Supplied data:
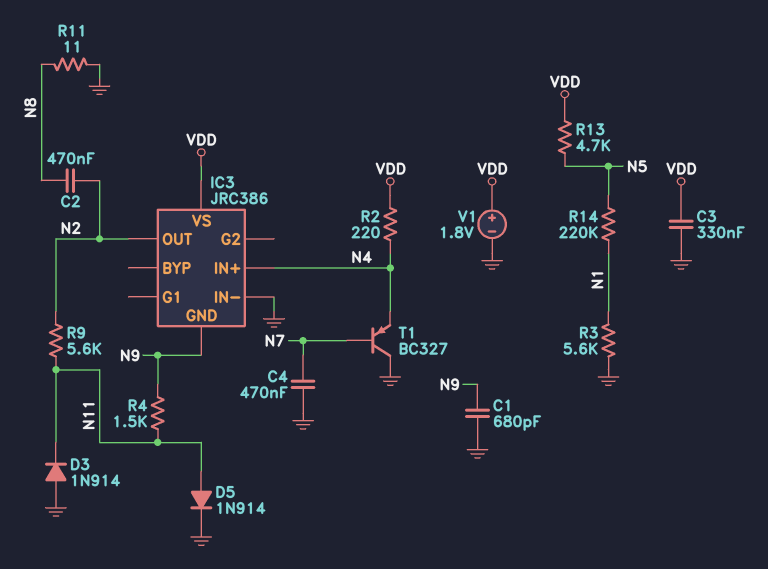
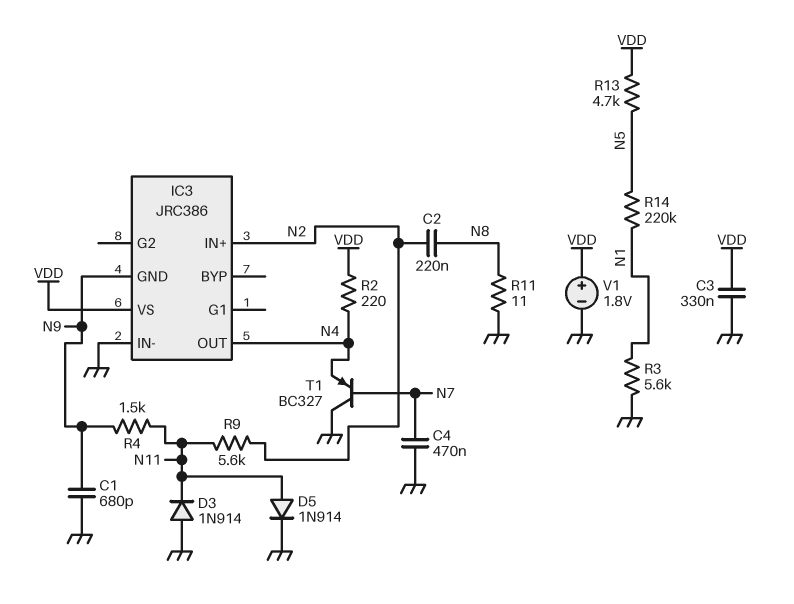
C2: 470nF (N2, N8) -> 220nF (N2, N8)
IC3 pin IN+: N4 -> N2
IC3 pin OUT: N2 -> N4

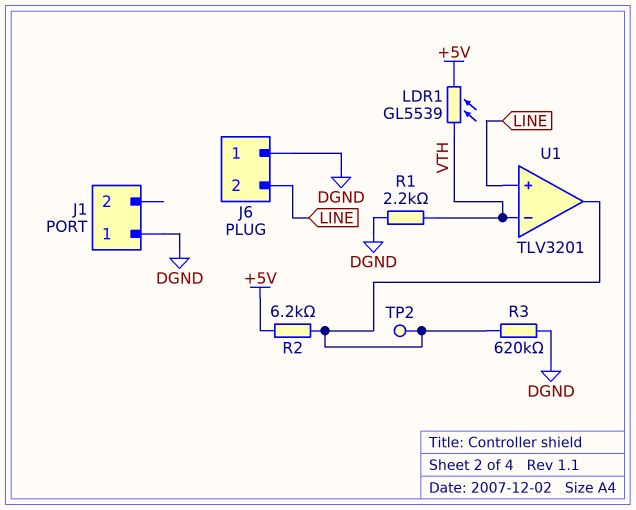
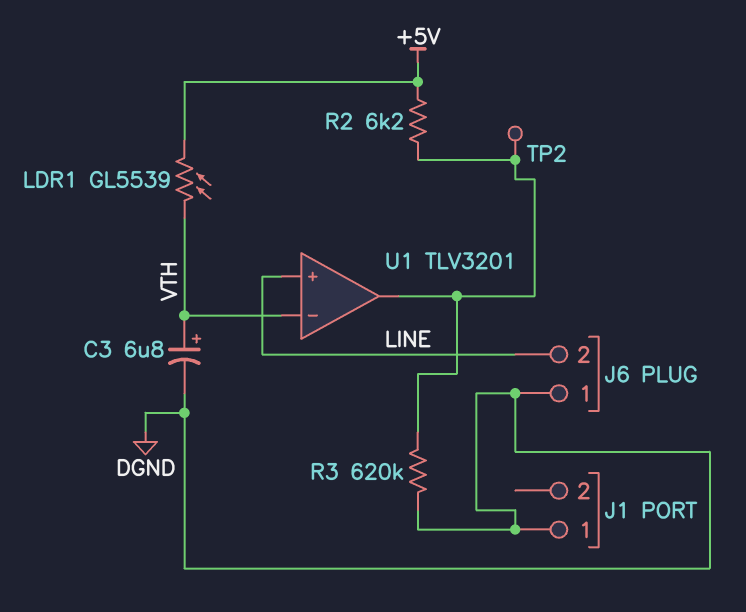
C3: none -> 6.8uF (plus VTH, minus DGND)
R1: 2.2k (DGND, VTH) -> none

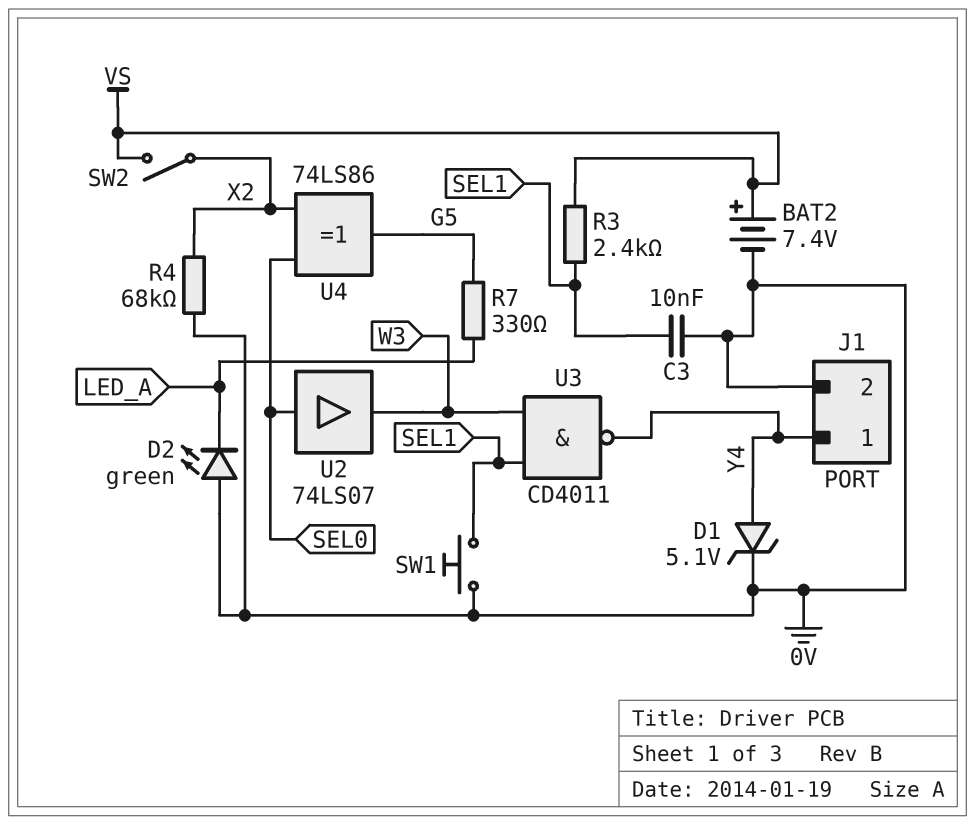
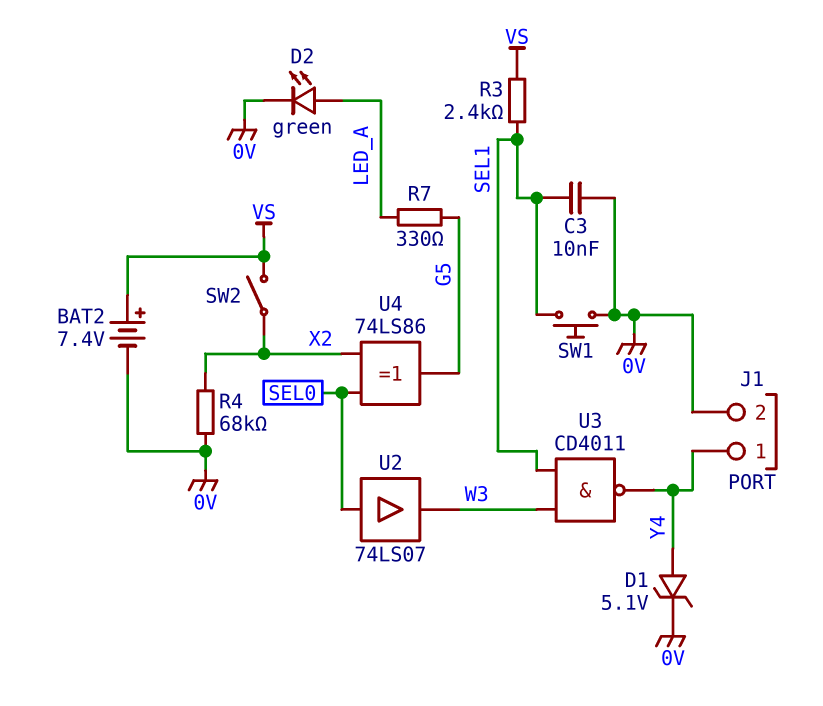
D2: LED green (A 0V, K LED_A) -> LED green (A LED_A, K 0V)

==

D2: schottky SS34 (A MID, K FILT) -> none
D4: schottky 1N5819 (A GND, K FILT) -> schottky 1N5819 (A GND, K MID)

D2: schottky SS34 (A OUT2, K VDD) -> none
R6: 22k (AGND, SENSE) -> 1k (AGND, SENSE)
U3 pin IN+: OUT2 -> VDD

Brief:
When you reach the line with "C2: 470nF (N2, N8) -> 220nF (N2, N8)" in the records above, begin repeating the lines exactly, and stop after the line with "D2: LED green". Skip all pictures.

Solved exercise:
C2: 470nF (N2, N8) -> 220nF (N2, N8)
IC3 pin IN+: N4 -> N2
IC3 pin OUT: N2 -> N4

C3: none -> 6.8uF (plus VTH, minus DGND)
R1: 2.2k (DGND, VTH) -> none

D2: LED green (A 0V, K LED_A) -> LED green (A LED_A, K 0V)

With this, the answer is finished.